Dataset extract START

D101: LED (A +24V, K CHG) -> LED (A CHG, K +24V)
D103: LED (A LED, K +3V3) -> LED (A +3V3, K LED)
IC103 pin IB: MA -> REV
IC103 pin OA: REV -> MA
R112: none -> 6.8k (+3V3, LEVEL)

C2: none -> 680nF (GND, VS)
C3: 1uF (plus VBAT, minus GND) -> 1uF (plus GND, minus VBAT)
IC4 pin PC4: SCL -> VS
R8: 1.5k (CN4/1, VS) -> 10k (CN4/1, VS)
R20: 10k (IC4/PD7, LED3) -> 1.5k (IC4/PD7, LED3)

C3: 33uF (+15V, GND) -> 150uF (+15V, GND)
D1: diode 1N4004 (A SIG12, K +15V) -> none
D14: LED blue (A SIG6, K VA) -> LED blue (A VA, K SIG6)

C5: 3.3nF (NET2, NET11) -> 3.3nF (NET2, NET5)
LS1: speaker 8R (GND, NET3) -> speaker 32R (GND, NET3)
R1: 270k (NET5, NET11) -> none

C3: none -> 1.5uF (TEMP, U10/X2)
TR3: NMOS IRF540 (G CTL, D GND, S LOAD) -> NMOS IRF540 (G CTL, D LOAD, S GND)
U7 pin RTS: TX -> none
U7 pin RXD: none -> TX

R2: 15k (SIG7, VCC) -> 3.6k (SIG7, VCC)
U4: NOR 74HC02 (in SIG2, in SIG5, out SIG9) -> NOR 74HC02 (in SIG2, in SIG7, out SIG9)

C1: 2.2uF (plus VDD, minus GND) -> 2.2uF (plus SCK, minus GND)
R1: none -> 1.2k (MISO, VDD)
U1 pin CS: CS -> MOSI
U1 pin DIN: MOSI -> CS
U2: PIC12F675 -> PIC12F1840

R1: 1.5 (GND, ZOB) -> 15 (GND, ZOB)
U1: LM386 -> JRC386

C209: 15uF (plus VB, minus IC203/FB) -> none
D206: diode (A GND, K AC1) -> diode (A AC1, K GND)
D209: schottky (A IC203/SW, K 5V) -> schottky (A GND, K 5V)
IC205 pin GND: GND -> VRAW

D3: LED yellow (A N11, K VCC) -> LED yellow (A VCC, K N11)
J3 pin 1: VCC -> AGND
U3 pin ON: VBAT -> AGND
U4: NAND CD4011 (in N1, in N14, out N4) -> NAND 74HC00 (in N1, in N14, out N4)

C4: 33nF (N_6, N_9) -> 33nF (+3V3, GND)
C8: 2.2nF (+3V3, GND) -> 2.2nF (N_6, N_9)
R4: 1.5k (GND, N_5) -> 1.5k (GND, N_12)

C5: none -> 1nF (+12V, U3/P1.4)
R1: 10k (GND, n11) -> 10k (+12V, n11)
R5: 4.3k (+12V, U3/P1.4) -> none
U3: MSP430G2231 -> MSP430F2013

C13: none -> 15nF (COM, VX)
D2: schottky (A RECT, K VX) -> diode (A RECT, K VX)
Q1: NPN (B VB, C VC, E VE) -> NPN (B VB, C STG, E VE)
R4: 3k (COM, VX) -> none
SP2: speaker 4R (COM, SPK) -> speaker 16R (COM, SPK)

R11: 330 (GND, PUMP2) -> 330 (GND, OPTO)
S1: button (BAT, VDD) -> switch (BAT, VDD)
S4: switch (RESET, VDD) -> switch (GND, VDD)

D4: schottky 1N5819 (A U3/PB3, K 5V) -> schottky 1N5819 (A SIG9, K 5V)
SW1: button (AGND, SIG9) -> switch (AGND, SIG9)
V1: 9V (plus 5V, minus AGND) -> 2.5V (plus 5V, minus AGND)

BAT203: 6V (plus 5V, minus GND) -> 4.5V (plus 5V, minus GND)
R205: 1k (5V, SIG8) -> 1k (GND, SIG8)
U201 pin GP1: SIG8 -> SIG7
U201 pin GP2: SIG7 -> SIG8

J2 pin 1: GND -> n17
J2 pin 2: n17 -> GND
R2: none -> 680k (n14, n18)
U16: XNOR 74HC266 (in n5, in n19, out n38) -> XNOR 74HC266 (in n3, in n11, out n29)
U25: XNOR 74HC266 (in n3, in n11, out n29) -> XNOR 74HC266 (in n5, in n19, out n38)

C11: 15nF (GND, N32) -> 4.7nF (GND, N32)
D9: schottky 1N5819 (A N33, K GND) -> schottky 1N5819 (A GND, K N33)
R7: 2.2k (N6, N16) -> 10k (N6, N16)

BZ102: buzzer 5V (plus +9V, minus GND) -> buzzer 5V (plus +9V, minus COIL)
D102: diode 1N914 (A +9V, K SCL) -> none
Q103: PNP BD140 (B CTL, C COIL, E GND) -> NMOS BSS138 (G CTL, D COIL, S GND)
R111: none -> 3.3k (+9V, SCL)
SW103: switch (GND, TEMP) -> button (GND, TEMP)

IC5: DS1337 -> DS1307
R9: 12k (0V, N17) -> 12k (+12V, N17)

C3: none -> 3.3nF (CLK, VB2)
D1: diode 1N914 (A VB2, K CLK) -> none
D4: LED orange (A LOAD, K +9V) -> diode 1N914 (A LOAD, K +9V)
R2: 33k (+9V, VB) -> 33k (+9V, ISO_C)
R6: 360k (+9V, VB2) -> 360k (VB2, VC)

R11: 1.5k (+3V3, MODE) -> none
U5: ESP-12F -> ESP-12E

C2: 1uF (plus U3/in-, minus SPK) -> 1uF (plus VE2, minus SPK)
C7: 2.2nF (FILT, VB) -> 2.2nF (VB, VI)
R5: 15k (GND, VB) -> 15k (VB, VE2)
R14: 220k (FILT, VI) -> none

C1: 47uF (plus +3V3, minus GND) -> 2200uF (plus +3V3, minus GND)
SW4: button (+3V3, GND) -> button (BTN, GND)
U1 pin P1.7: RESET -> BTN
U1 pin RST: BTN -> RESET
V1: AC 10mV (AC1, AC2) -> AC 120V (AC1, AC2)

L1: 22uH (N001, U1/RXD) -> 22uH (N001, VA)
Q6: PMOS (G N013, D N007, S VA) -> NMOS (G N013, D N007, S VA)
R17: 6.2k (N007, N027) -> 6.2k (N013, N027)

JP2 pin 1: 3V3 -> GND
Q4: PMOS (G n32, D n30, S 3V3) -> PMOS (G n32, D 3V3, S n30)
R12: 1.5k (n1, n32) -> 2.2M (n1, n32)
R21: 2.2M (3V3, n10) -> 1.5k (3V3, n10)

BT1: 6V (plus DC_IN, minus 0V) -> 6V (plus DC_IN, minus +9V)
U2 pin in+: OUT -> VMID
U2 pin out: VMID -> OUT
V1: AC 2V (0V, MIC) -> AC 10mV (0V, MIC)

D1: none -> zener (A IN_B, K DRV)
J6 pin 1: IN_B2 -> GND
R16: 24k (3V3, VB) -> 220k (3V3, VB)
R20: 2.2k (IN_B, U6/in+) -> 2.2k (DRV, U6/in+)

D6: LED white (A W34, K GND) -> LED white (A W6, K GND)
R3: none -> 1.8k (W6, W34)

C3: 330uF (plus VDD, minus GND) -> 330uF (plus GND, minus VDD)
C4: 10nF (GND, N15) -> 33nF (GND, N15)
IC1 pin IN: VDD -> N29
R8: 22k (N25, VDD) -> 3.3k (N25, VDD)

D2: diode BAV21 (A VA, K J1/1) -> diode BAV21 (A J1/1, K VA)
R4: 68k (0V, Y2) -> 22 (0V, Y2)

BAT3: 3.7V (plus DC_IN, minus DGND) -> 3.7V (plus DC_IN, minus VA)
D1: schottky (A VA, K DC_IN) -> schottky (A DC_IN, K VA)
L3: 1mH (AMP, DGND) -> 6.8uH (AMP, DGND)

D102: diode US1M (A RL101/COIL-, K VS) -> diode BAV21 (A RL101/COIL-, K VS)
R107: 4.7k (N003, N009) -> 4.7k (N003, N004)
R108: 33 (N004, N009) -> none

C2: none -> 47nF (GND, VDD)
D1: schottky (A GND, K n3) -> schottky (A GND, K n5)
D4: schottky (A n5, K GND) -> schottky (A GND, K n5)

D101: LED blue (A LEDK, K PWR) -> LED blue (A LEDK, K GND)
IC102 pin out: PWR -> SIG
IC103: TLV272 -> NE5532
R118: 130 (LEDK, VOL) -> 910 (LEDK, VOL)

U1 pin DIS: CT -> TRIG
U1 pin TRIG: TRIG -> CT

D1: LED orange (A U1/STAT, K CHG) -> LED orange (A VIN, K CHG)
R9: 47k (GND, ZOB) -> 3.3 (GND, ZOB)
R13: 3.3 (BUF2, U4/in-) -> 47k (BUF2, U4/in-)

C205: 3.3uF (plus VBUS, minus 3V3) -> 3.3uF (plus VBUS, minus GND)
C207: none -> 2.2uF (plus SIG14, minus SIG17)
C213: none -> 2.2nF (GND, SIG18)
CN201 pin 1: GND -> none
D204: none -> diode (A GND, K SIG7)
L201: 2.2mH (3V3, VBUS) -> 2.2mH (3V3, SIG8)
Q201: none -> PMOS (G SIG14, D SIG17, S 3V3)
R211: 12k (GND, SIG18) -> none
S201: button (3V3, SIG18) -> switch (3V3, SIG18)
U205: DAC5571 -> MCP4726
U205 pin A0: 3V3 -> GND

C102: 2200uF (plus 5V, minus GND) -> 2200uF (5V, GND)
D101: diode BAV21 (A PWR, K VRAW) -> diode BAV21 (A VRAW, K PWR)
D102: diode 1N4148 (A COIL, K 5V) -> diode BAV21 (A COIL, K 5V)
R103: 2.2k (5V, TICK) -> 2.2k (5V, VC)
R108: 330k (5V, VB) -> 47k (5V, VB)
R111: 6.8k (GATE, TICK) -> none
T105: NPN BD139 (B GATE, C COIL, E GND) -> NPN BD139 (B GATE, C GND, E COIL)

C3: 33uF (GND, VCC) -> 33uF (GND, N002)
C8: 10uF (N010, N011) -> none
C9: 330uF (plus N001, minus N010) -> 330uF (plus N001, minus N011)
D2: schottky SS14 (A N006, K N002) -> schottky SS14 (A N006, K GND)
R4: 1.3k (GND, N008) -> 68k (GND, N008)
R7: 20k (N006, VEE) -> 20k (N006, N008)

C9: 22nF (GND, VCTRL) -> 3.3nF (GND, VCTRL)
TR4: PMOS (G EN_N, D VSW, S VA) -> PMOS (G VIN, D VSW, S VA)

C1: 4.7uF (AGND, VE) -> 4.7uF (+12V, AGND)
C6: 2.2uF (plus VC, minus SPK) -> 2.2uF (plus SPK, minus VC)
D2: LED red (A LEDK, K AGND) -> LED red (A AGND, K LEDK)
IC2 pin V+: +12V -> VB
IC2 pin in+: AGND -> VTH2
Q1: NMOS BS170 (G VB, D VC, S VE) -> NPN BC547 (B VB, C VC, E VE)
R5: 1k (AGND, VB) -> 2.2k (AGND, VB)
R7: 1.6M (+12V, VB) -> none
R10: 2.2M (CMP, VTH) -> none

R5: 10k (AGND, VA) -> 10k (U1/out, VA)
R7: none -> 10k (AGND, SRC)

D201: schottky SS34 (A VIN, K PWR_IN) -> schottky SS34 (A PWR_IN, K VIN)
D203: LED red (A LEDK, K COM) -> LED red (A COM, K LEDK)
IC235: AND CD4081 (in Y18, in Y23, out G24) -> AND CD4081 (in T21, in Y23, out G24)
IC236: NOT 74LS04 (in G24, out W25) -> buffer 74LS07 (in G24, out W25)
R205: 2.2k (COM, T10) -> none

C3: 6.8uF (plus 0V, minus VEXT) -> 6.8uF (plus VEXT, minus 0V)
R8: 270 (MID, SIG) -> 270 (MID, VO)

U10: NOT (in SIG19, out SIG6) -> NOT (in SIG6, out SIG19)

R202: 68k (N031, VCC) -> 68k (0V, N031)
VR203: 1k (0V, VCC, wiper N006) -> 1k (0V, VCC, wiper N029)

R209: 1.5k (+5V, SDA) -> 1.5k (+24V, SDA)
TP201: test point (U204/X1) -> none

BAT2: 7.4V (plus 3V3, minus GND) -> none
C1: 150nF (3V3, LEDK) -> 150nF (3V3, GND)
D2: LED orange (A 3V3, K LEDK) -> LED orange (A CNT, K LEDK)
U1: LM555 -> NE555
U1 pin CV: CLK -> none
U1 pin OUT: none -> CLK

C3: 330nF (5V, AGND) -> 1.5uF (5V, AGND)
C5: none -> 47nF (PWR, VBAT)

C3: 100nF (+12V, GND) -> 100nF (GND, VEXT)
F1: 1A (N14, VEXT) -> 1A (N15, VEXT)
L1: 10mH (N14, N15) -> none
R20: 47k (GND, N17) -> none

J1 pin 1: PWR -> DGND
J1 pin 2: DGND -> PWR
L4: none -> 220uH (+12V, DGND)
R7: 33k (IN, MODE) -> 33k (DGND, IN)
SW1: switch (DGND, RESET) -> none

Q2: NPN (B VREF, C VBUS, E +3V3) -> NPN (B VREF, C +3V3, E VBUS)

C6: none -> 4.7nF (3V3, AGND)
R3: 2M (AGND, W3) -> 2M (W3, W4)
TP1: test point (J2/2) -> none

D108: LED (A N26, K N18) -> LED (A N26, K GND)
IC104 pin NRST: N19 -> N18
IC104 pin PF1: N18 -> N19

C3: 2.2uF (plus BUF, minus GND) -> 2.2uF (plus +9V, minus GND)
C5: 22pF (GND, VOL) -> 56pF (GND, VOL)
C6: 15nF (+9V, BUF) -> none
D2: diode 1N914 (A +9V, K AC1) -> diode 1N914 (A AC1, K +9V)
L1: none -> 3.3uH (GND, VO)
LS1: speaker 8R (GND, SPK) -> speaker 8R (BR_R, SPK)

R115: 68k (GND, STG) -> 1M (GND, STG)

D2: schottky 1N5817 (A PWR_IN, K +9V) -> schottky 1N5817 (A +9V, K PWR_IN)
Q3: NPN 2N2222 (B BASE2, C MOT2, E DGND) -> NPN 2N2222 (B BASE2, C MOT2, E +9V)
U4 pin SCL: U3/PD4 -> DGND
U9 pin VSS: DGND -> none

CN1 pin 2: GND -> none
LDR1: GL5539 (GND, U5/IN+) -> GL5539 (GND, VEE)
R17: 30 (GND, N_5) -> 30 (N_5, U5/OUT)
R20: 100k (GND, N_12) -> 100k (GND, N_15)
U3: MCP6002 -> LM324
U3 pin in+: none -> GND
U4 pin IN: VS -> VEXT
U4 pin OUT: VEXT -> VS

Dataset extract END

Assignment: Find the lines above that include the string "speaker" and copy them.

Exercise response:
LS1: speaker 8R (GND, NET3) -> speaker 32R (GND, NET3)
SP2: speaker 4R (COM, SPK) -> speaker 16R (COM, SPK)
LS1: speaker 8R (GND, SPK) -> speaker 8R (BR_R, SPK)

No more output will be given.